Task to complete. Only some lines are wanted. Transcribe, exactly, the lines below from the line with "purple rolling pin: 4 -> 5" up to and including the line with "yellow rolling pin: 1 -> 2".

Data.
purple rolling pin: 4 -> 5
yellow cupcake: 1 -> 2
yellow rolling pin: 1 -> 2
...
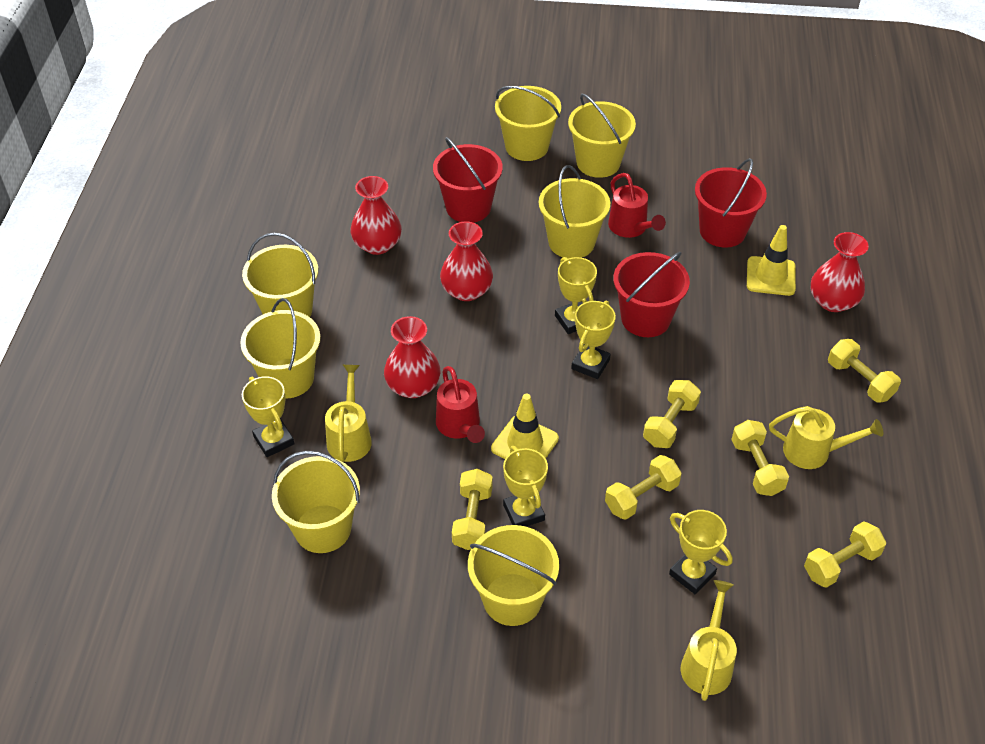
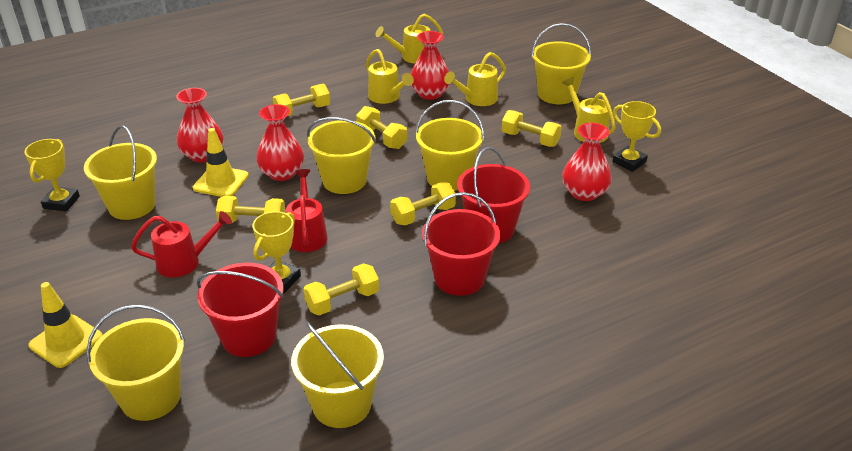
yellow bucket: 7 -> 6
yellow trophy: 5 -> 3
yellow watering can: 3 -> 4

Task response.
purple rolling pin: 4 -> 5
yellow cupcake: 1 -> 2
yellow rolling pin: 1 -> 2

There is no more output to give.